→ EXERCISE BRIEF: The answer is the full listing restated exactly, without any pictures.

→ ENTRIES SHOWN:

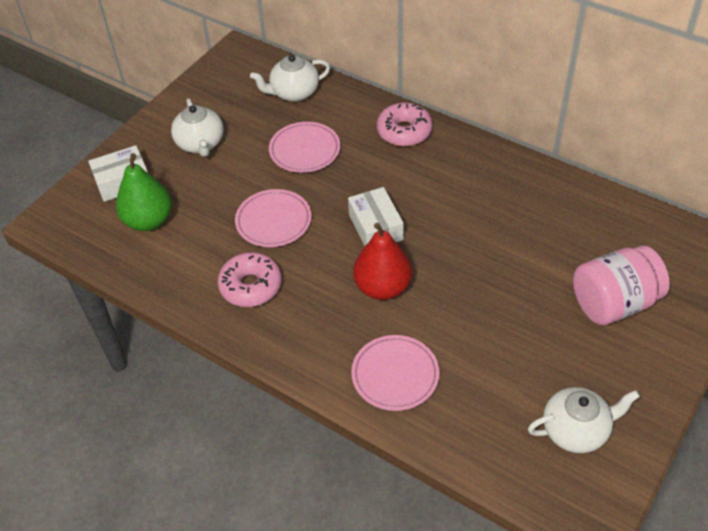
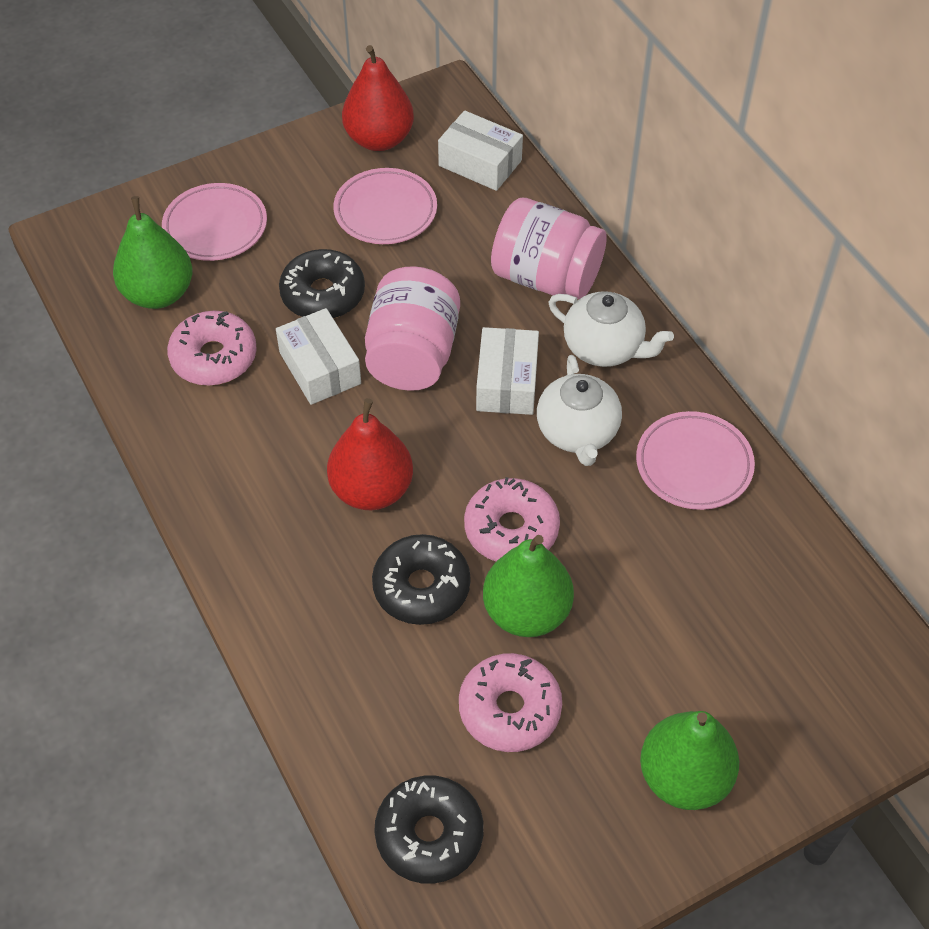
black donut: 0 -> 3
green pear: 1 -> 3
pink donut: 2 -> 3
pink jar: 1 -> 2
red pear: 1 -> 2
white box: 2 -> 3
white teapot: 3 -> 2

→ PROBLEM SOLUTION:
black donut: 0 -> 3
green pear: 1 -> 3
pink donut: 2 -> 3
pink jar: 1 -> 2
red pear: 1 -> 2
white box: 2 -> 3
white teapot: 3 -> 2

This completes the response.